*** Opening Information shown ***

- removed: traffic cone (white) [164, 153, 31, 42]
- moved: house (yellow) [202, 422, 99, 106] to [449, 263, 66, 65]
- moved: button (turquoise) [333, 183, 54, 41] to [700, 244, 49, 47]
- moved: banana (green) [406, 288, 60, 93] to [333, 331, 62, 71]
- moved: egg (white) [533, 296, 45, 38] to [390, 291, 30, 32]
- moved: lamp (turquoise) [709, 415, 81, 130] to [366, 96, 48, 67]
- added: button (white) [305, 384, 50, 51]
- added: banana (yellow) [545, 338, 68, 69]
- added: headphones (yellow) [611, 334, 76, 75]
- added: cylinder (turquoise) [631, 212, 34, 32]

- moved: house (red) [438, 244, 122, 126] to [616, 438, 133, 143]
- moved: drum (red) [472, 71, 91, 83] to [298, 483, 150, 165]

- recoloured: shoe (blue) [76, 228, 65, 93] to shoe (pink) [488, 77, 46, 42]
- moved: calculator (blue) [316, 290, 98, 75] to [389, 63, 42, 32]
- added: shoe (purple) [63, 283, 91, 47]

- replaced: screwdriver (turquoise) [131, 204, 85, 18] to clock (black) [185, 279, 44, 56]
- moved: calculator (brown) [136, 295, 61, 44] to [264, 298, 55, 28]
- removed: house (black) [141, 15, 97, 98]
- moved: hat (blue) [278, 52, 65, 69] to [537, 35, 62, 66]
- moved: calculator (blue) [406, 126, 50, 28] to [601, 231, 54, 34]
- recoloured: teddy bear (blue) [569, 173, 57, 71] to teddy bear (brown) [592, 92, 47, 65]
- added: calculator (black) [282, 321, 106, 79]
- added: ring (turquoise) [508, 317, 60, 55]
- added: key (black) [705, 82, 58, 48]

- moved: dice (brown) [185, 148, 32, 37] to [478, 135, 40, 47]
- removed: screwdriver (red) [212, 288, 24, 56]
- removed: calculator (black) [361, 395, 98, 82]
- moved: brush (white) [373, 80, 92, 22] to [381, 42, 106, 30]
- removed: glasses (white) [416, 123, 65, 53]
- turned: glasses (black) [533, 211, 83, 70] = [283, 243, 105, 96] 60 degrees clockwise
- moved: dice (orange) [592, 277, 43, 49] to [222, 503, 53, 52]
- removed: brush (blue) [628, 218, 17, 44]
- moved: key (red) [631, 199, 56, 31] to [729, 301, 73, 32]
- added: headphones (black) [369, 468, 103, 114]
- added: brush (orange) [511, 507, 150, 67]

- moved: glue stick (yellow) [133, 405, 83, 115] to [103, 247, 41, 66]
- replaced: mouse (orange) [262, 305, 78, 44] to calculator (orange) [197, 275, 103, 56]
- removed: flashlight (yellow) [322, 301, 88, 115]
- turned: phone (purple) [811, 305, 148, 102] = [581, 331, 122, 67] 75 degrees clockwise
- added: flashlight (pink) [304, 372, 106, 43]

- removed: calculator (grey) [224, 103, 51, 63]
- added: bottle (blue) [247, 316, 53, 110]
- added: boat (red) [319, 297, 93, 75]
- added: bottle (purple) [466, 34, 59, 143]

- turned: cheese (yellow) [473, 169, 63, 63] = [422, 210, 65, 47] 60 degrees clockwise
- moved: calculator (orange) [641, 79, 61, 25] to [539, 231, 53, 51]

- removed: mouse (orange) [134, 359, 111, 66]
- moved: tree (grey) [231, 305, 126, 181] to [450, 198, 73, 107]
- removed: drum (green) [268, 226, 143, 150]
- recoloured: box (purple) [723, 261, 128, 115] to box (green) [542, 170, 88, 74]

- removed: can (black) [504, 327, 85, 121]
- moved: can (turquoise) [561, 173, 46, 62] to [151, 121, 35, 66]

*** Closing Information shown ***

_The task:_ Note every line above where the string "button" shows up, and copy those lines.

_Result of the task:_
- moved: button (turquoise) [333, 183, 54, 41] to [700, 244, 49, 47]
- added: button (white) [305, 384, 50, 51]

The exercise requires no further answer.